> Exercise aim
Print all the data below exactly, without images.
*** Opening Data records ***
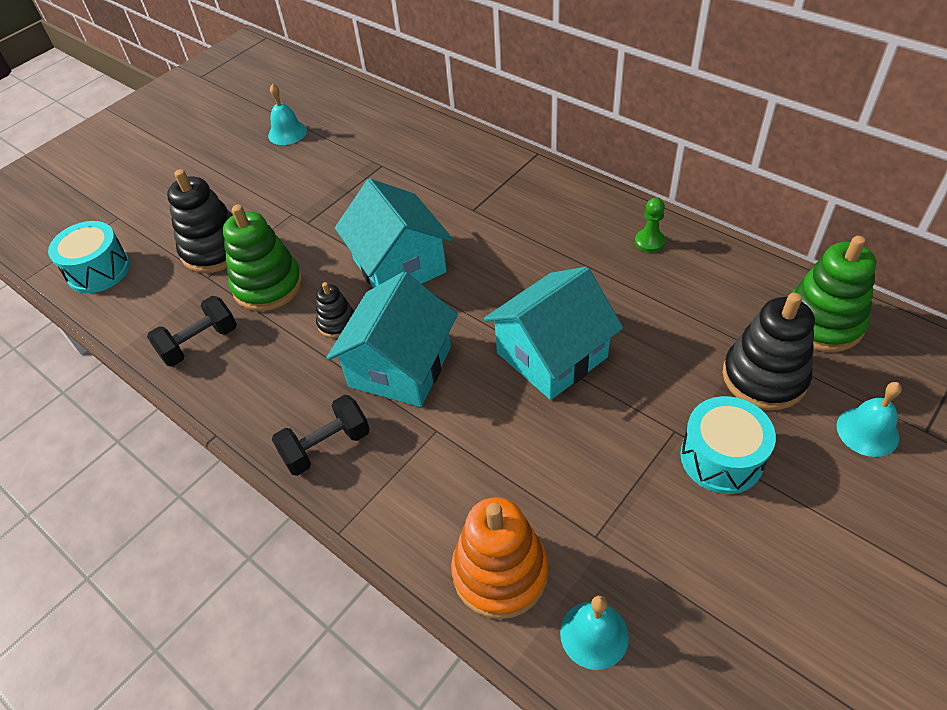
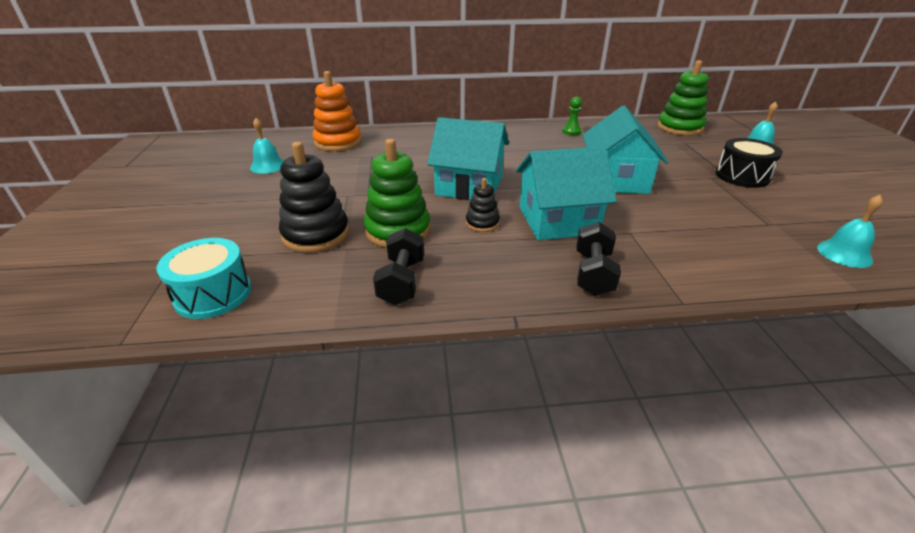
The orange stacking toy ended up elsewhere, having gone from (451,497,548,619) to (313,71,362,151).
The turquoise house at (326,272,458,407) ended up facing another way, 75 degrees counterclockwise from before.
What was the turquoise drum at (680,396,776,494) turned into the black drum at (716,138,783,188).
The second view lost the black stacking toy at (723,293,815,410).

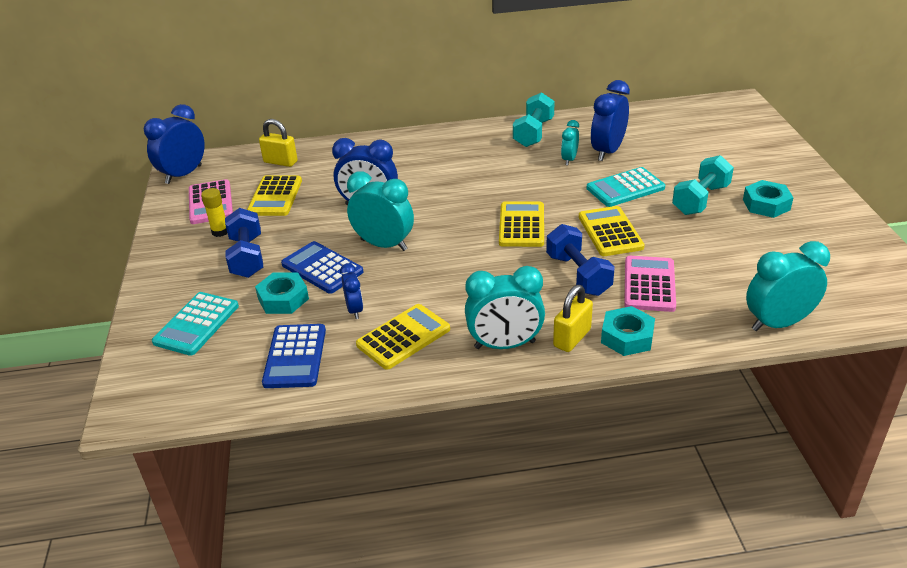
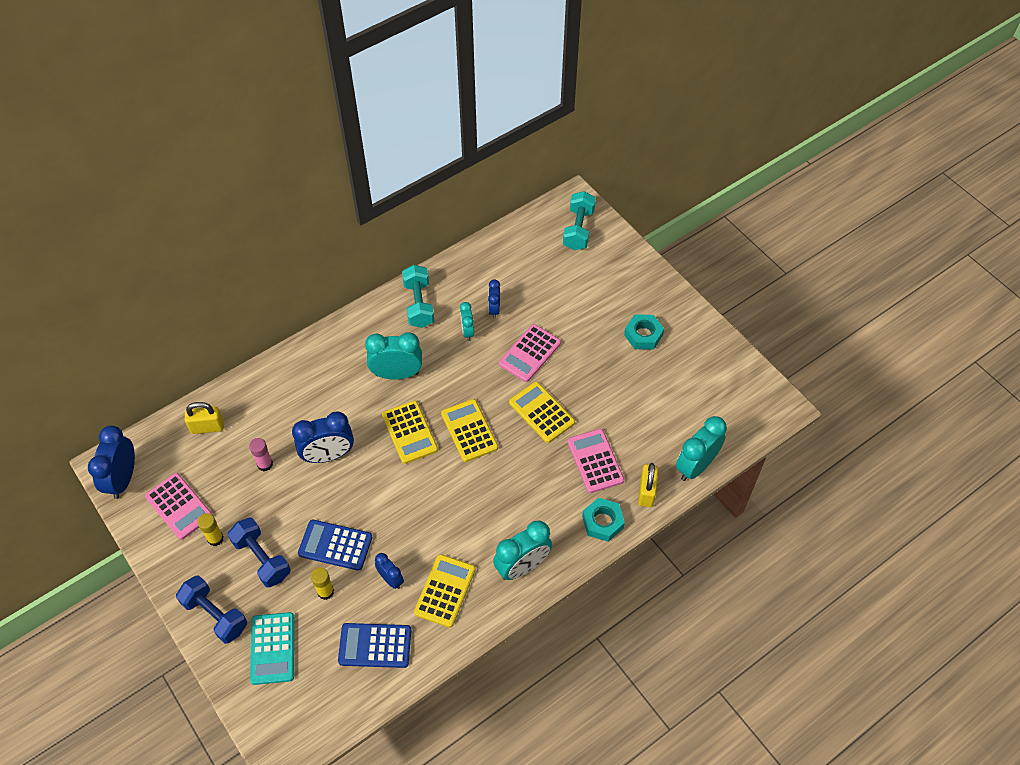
The blue dumbbell ended up elsewhere, having gone from (546,224,615,296) to (176,575,247,644).
The second view gained the pink glue stick at (249,438,273,471).
Where the turquoise nut stood at (255,272,309,314), the yellow glue stick came to stand at (311,567,334,600).
The blue calculator at (262,324,326,388) ended up facing another way, 120 degrees clockwise from before.
The turquoise clock ended up elsewhere, having gone from (347,172,414,251) to (365,332,422,380).
The yellow calculator ended up elsewhere, having gone from (247,175,302,216) to (382,401,438,464).
The size of the blue clock at (591,80,630,161) changed by a factor of 0.56.
What was the turquoise calculator at (587,167,665,207) turned into the pink calculator at (499,324,561,382).
The turquoise dumbbell ended up elsewhere, having gone from (672,155,734,215) to (563,191,596,250).
The yellow padlock ended up elsewhere, having gone from (553,285,593,352) to (638,463,658,507).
*** Closing Data records ***
> Written solution
The orange stacking toy ended up elsewhere, having gone from (451,497,548,619) to (313,71,362,151).
The turquoise house at (326,272,458,407) ended up facing another way, 75 degrees counterclockwise from before.
What was the turquoise drum at (680,396,776,494) turned into the black drum at (716,138,783,188).
The second view lost the black stacking toy at (723,293,815,410).

The blue dumbbell ended up elsewhere, having gone from (546,224,615,296) to (176,575,247,644).
The second view gained the pink glue stick at (249,438,273,471).
Where the turquoise nut stood at (255,272,309,314), the yellow glue stick came to stand at (311,567,334,600).
The blue calculator at (262,324,326,388) ended up facing another way, 120 degrees clockwise from before.
The turquoise clock ended up elsewhere, having gone from (347,172,414,251) to (365,332,422,380).
The yellow calculator ended up elsewhere, having gone from (247,175,302,216) to (382,401,438,464).
The size of the blue clock at (591,80,630,161) changed by a factor of 0.56.
What was the turquoise calculator at (587,167,665,207) turned into the pink calculator at (499,324,561,382).
The turquoise dumbbell ended up elsewhere, having gone from (672,155,734,215) to (563,191,596,250).
The yellow padlock ended up elsewhere, having gone from (553,285,593,352) to (638,463,658,507).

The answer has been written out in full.